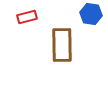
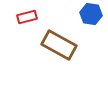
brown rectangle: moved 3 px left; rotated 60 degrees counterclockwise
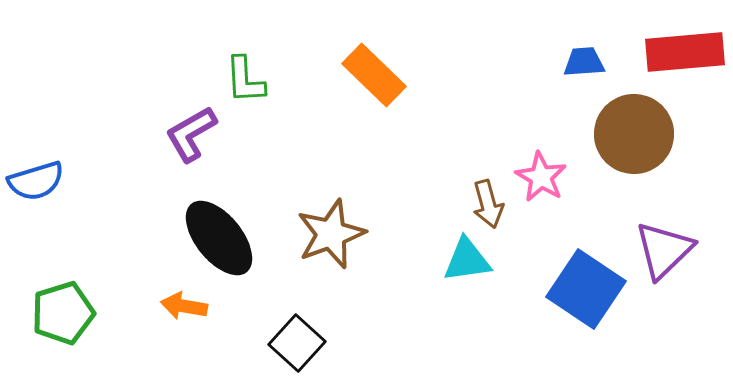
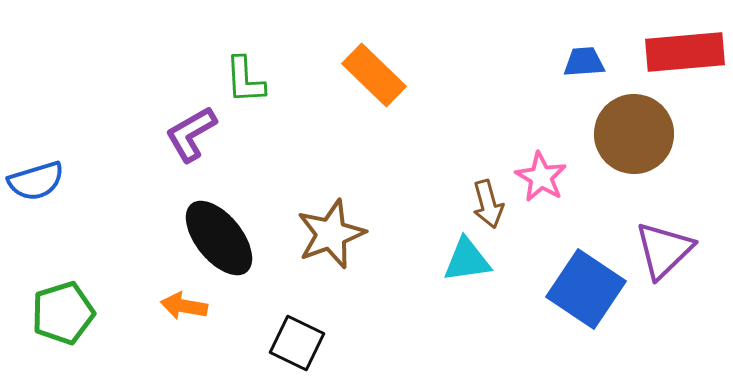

━━━━━━━━━━

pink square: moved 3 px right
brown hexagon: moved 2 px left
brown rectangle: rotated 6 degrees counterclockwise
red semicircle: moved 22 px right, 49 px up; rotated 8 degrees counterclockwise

━━━━━━━━━━

### WORK ITEM
Each line above that has the word "rotated" must be copied.

### ANSWER SPACE
brown rectangle: moved 3 px left; rotated 60 degrees counterclockwise
brown rectangle: rotated 6 degrees counterclockwise
red semicircle: moved 22 px right, 49 px up; rotated 8 degrees counterclockwise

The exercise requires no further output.